> What you are asked to do: Each record below should be returned exactly, with its pictures left out.

### Dataset entries ###

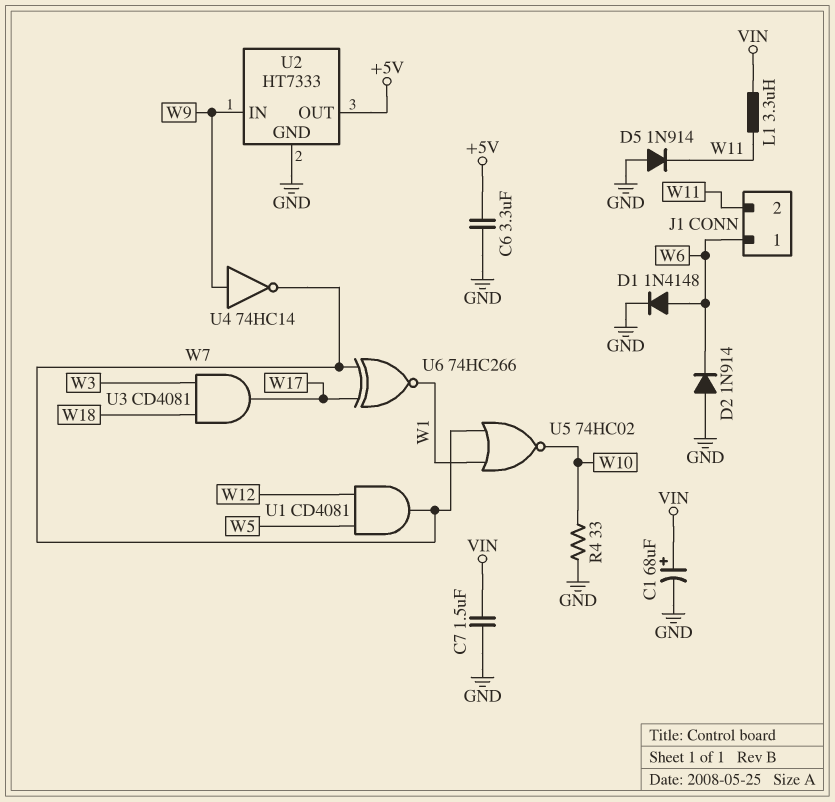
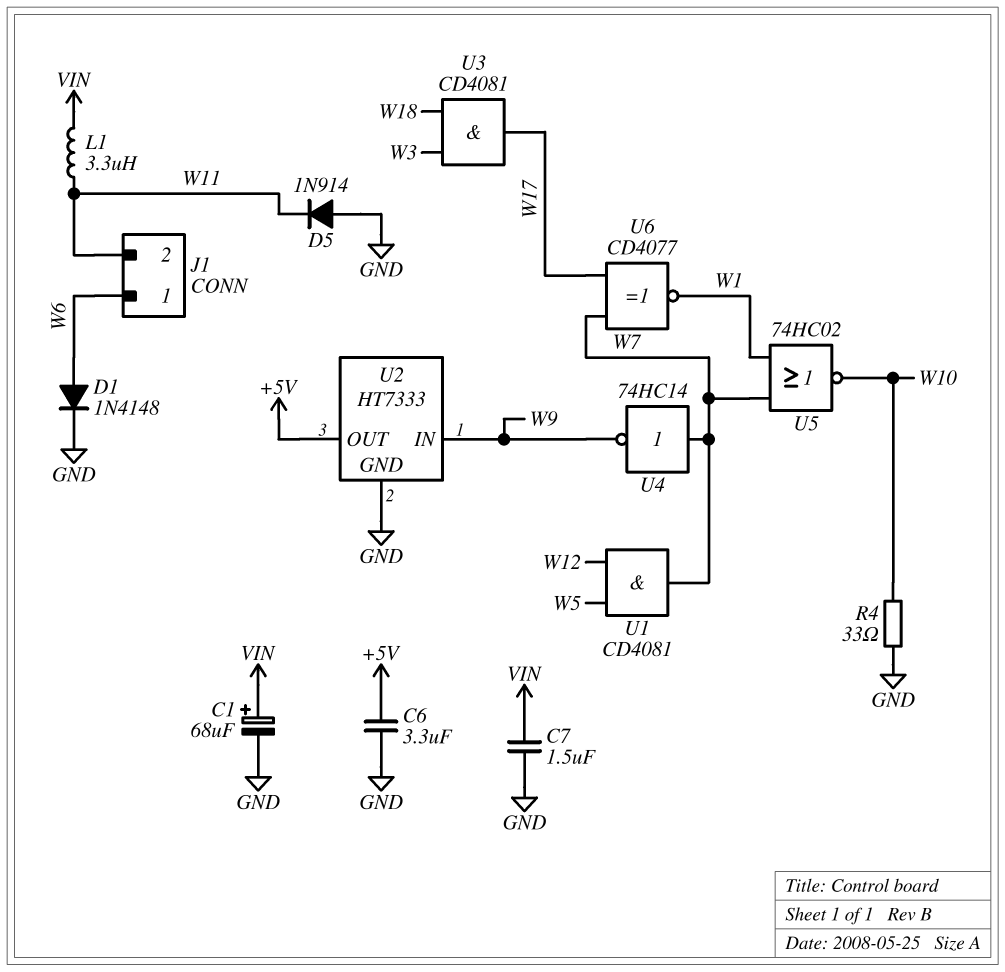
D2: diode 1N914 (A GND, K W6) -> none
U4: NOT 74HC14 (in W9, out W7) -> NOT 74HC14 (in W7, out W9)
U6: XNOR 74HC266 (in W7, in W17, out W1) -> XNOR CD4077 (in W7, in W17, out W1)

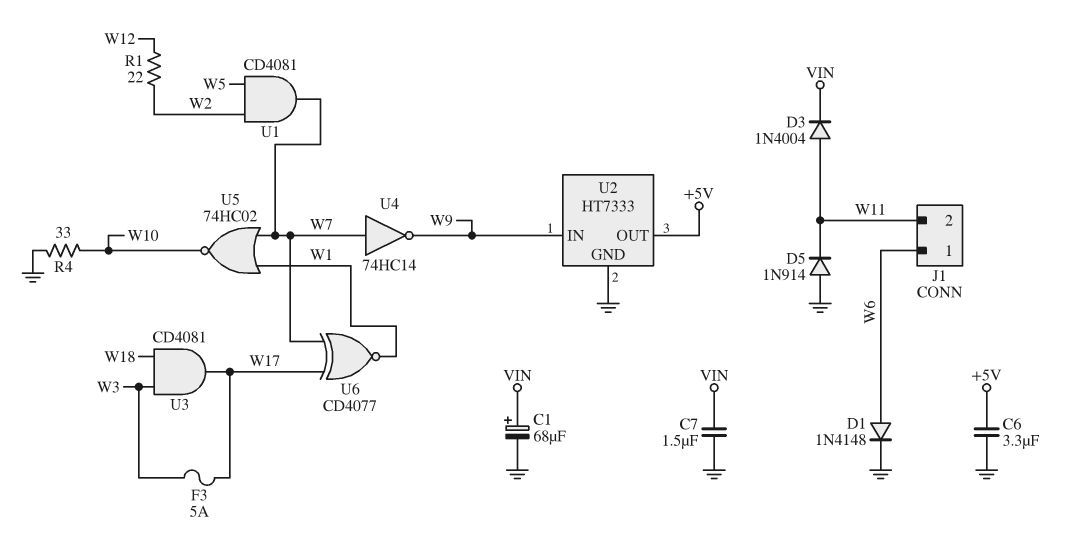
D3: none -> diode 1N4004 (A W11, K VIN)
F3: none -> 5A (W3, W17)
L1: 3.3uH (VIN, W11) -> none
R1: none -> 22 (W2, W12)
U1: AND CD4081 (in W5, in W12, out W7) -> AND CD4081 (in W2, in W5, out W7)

###

> Result of the task:
D2: diode 1N914 (A GND, K W6) -> none
U4: NOT 74HC14 (in W9, out W7) -> NOT 74HC14 (in W7, out W9)
U6: XNOR 74HC266 (in W7, in W17, out W1) -> XNOR CD4077 (in W7, in W17, out W1)

D3: none -> diode 1N4004 (A W11, K VIN)
F3: none -> 5A (W3, W17)
L1: 3.3uH (VIN, W11) -> none
R1: none -> 22 (W2, W12)
U1: AND CD4081 (in W5, in W12, out W7) -> AND CD4081 (in W2, in W5, out W7)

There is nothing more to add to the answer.